**The task**:
Go to the line containing "V2: 2.5V (plus" in the records below and print it and every following line exactly, on through the line containing "J6 pin 2: N3 -> N11", then stop.

━━━━

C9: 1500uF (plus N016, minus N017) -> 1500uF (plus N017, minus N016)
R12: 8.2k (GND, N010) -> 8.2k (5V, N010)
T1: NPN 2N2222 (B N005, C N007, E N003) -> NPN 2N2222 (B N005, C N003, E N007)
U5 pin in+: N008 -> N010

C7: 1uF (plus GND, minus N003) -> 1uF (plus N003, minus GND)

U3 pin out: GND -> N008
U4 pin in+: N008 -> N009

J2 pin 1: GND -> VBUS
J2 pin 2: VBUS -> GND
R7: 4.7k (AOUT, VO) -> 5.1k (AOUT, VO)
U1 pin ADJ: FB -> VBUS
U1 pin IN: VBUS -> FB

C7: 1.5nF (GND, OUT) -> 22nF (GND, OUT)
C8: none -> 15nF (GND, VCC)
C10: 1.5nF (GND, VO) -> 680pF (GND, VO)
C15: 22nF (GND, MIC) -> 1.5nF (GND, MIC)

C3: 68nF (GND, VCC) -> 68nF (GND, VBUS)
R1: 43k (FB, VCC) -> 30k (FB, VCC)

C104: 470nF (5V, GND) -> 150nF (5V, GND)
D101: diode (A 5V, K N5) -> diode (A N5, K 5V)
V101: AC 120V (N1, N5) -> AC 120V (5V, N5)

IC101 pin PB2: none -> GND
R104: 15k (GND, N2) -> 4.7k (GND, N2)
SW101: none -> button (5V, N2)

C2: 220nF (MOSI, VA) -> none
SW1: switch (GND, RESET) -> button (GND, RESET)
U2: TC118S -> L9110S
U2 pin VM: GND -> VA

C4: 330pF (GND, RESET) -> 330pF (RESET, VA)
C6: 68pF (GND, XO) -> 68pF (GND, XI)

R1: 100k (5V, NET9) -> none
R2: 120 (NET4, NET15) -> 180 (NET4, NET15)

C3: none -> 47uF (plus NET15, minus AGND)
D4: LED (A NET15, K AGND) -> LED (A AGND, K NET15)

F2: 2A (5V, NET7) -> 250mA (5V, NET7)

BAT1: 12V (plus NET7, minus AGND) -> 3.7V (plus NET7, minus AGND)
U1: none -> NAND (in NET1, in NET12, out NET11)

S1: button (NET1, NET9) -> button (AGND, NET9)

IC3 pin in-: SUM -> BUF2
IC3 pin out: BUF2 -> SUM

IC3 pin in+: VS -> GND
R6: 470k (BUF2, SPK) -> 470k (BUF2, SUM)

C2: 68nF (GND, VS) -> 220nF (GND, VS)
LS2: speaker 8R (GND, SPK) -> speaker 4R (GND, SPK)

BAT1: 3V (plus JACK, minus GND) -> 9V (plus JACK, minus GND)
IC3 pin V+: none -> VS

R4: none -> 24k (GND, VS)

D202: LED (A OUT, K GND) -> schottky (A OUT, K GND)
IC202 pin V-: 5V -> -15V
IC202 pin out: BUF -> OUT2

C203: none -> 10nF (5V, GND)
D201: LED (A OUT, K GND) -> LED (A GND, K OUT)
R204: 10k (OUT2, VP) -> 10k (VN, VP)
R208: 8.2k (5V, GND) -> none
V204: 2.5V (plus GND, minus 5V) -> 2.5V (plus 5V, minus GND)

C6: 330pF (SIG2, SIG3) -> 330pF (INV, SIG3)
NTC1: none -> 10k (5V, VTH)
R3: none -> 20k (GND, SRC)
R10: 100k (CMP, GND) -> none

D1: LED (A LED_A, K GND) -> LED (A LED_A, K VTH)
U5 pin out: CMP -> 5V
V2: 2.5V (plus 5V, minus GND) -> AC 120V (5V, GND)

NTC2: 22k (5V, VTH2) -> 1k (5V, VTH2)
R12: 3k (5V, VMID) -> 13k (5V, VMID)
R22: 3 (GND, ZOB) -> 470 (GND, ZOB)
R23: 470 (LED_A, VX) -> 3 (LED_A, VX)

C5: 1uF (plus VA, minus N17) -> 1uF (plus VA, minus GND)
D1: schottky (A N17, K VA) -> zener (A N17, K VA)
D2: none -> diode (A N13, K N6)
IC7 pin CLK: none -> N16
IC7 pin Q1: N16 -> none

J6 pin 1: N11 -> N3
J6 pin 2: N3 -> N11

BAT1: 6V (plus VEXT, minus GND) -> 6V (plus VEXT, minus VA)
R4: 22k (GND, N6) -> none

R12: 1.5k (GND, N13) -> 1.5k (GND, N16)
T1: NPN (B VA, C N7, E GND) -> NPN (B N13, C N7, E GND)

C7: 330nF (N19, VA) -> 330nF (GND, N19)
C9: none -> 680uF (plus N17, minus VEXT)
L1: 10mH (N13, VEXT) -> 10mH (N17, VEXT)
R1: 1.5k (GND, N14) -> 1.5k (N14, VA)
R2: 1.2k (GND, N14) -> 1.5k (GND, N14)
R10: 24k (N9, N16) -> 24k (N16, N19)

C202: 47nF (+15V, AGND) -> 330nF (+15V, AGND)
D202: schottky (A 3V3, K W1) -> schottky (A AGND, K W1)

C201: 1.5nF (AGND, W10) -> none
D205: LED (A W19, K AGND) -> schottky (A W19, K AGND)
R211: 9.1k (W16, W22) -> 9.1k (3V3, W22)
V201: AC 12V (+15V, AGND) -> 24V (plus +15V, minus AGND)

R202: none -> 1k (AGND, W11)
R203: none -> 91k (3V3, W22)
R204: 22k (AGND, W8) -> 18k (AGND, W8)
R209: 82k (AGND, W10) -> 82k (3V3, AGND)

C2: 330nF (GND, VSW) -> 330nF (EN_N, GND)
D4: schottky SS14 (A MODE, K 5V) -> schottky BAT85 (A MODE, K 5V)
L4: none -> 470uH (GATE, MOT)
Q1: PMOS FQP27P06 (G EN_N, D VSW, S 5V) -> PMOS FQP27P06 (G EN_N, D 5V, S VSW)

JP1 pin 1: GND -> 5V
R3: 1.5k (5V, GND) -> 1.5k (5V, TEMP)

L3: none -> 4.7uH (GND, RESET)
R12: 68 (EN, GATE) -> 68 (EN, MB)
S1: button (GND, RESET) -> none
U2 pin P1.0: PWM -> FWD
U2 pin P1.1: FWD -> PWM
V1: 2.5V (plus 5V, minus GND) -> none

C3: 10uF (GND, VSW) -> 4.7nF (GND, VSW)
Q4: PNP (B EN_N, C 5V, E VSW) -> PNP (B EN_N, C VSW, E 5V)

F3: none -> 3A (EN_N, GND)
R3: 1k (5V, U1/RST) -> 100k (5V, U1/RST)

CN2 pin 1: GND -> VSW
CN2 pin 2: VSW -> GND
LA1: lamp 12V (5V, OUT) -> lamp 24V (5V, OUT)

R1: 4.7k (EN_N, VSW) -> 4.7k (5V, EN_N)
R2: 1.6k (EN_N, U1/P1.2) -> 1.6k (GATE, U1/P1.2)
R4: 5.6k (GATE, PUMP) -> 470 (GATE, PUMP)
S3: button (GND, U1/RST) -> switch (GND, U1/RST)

━━━━

**Task answer**:
V2: 2.5V (plus 5V, minus GND) -> AC 120V (5V, GND)

NTC2: 22k (5V, VTH2) -> 1k (5V, VTH2)
R12: 3k (5V, VMID) -> 13k (5V, VMID)
R22: 3 (GND, ZOB) -> 470 (GND, ZOB)
R23: 470 (LED_A, VX) -> 3 (LED_A, VX)

C5: 1uF (plus VA, minus N17) -> 1uF (plus VA, minus GND)
D1: schottky (A N17, K VA) -> zener (A N17, K VA)
D2: none -> diode (A N13, K N6)
IC7 pin CLK: none -> N16
IC7 pin Q1: N16 -> none

J6 pin 1: N11 -> N3
J6 pin 2: N3 -> N11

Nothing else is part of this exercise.